Required work: Gather from the material every line that contains the string "COIL".

Provided information:
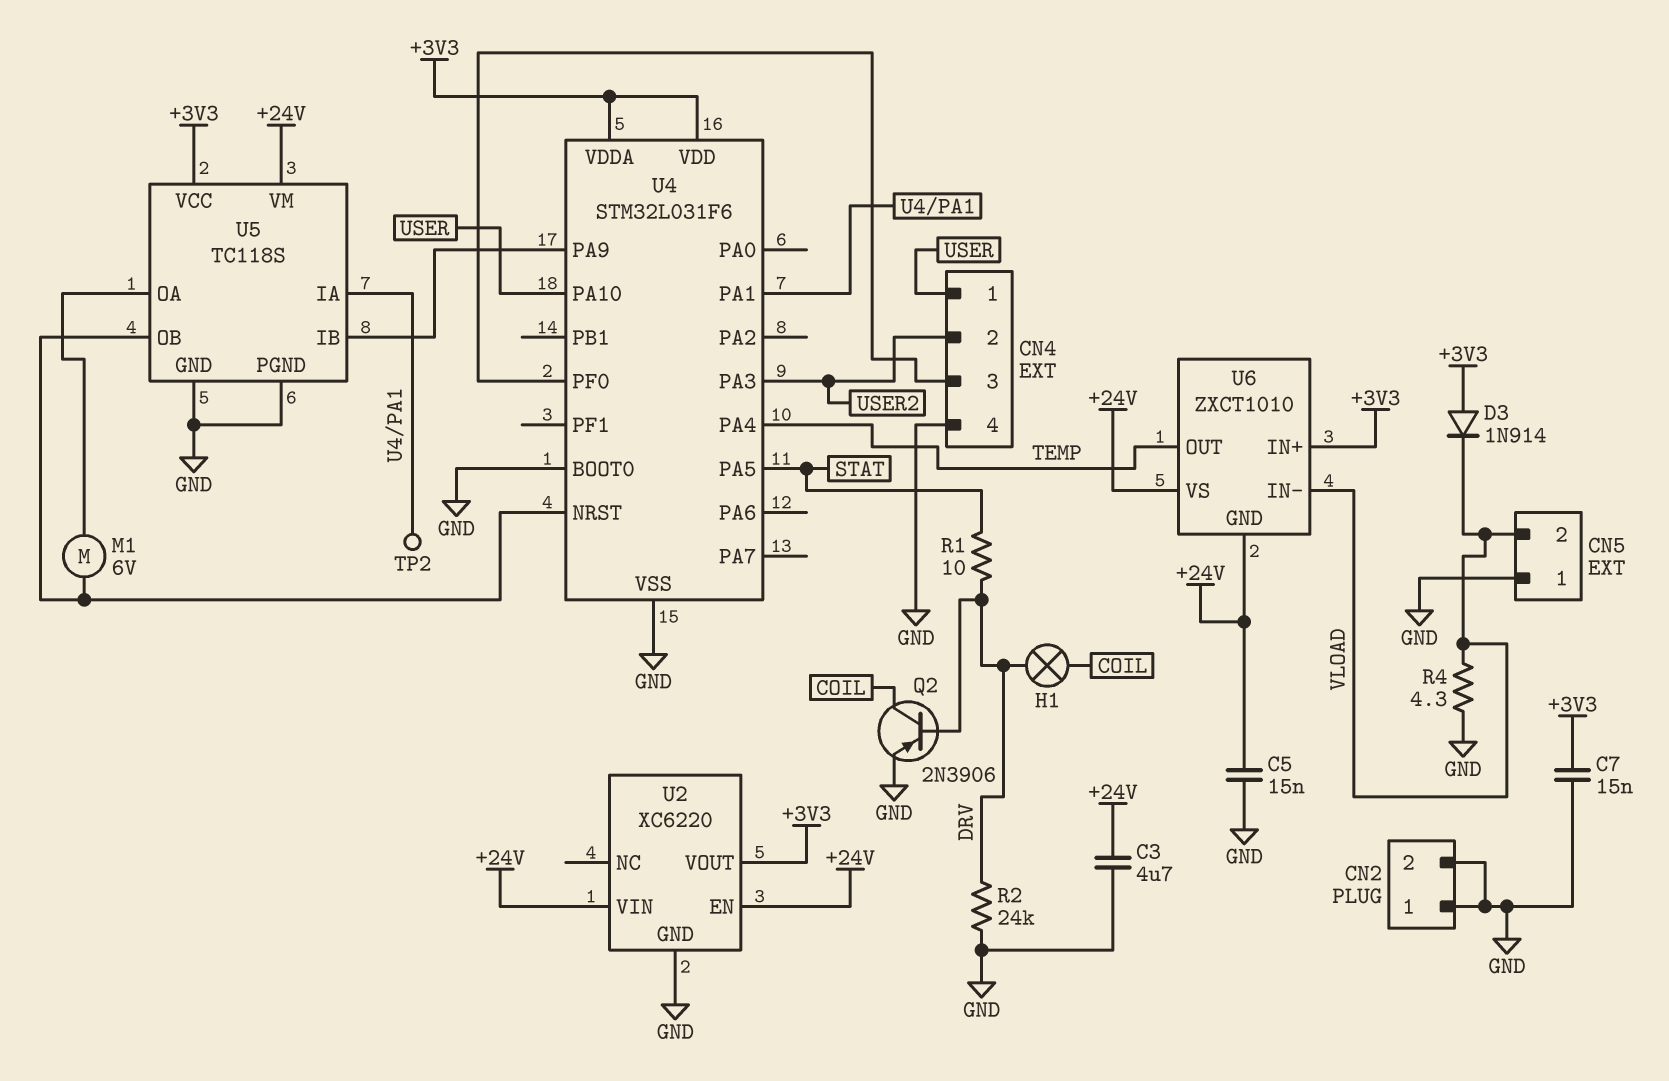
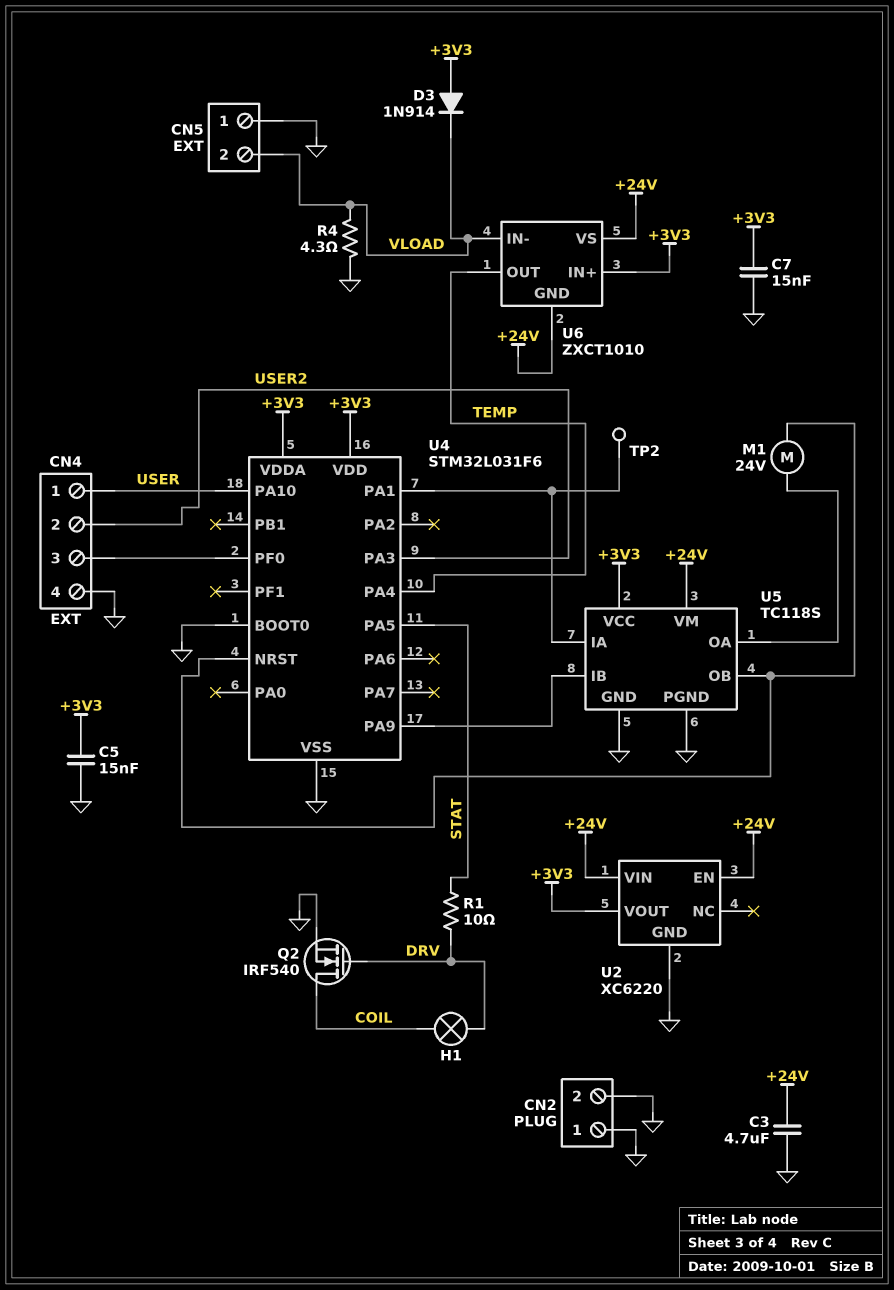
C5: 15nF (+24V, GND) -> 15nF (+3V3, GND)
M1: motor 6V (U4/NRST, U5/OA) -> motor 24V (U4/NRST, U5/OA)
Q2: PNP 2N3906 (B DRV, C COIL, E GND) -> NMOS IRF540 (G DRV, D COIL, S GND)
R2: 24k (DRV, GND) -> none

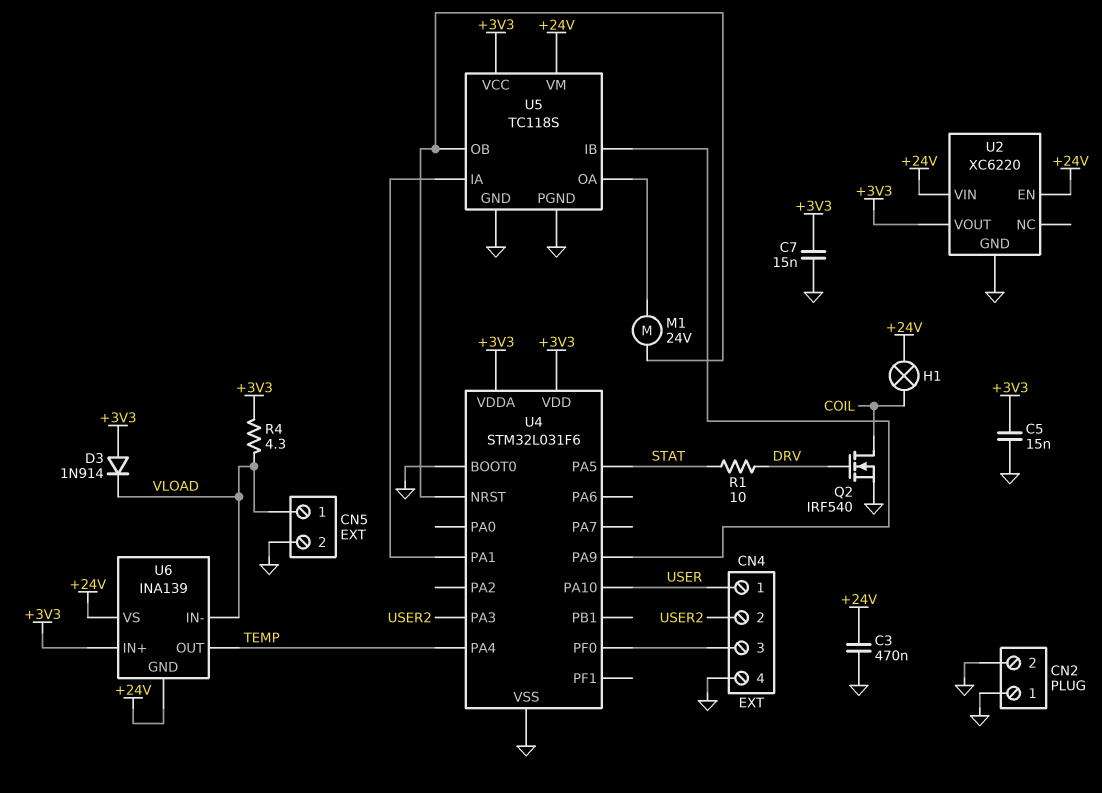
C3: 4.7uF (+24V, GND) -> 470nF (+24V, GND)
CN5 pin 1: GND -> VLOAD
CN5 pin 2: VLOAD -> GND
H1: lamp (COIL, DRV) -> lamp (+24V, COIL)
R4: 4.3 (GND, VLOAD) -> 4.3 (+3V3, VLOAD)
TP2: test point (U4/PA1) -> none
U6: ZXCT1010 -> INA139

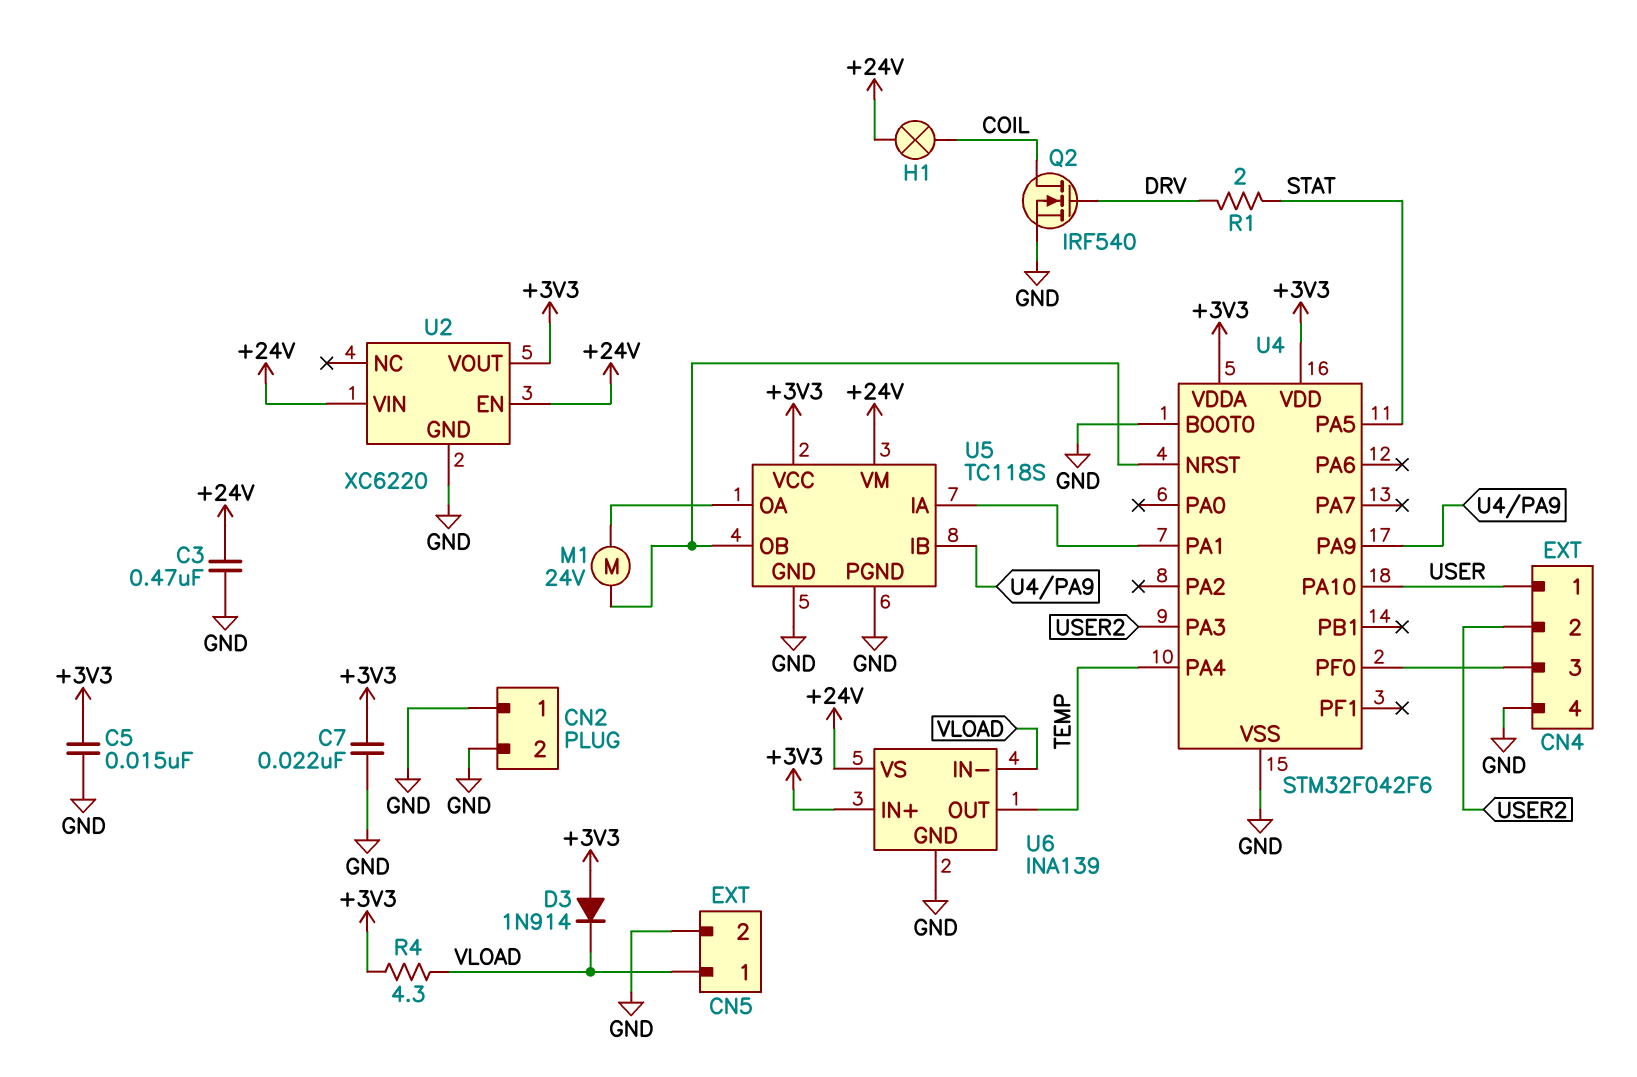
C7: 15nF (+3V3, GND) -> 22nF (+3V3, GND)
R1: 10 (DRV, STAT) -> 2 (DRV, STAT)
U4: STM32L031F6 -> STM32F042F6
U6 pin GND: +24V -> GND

Task result:
Q2: PNP 2N3906 (B DRV, C COIL, E GND) -> NMOS IRF540 (G DRV, D COIL, S GND)
H1: lamp (COIL, DRV) -> lamp (+24V, COIL)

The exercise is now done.